*Action item*:
The records below must be repeated exactly, but without their pictures.

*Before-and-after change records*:
# # #
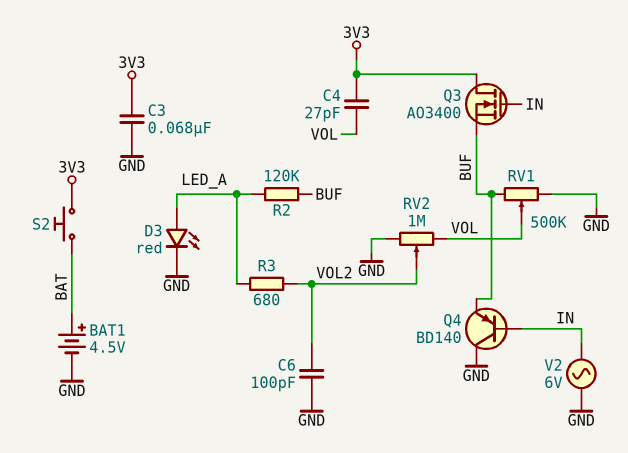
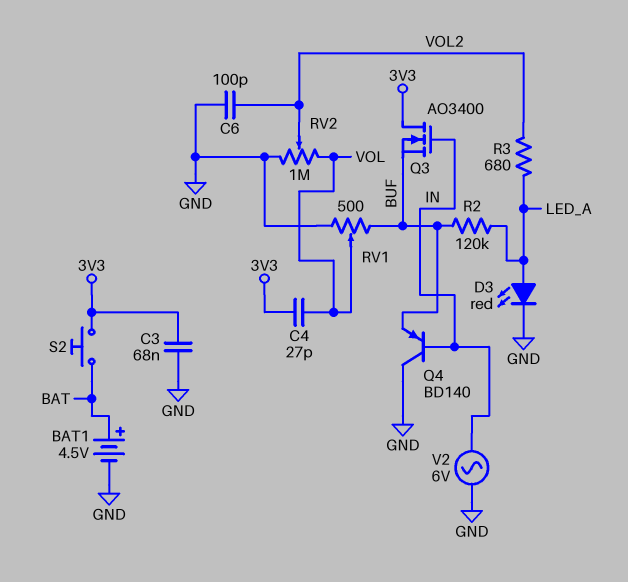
RV1: 500k (BUF, GND, wiper VOL) -> 500 (BUF, GND, wiper VOL)

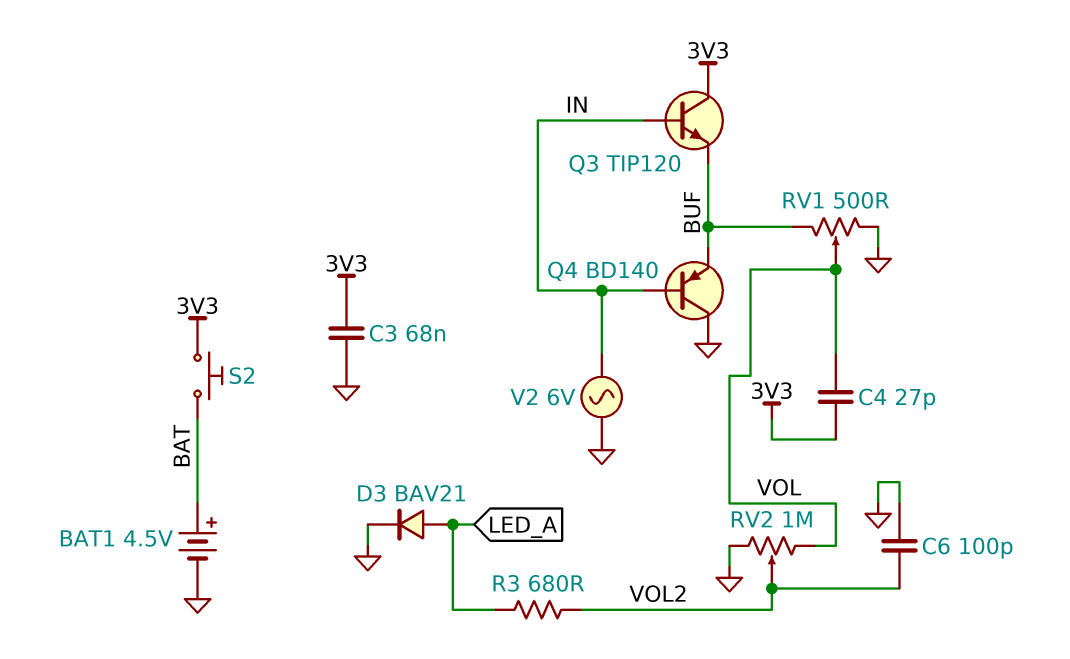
D3: LED red (A LED_A, K GND) -> diode BAV21 (A LED_A, K GND)
Q3: NMOS AO3400 (G IN, D 3V3, S BUF) -> NPN TIP120 (B IN, C 3V3, E BUF)
R2: 120k (BUF, LED_A) -> none

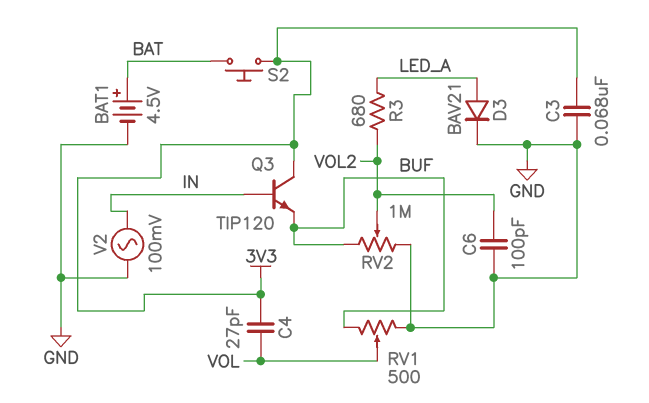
Q4: PNP BD140 (B IN, C GND, E BUF) -> none
RV2: 1M (GND, VOL, wiper VOL2) -> 1M (BUF, GND, wiper VOL2)
V2: AC 6V (GND, IN) -> AC 100mV (GND, IN)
# # #
*Exercise solution*:
RV1: 500k (BUF, GND, wiper VOL) -> 500 (BUF, GND, wiper VOL)

D3: LED red (A LED_A, K GND) -> diode BAV21 (A LED_A, K GND)
Q3: NMOS AO3400 (G IN, D 3V3, S BUF) -> NPN TIP120 (B IN, C 3V3, E BUF)
R2: 120k (BUF, LED_A) -> none

Q4: PNP BD140 (B IN, C GND, E BUF) -> none
RV2: 1M (GND, VOL, wiper VOL2) -> 1M (BUF, GND, wiper VOL2)
V2: AC 6V (GND, IN) -> AC 100mV (GND, IN)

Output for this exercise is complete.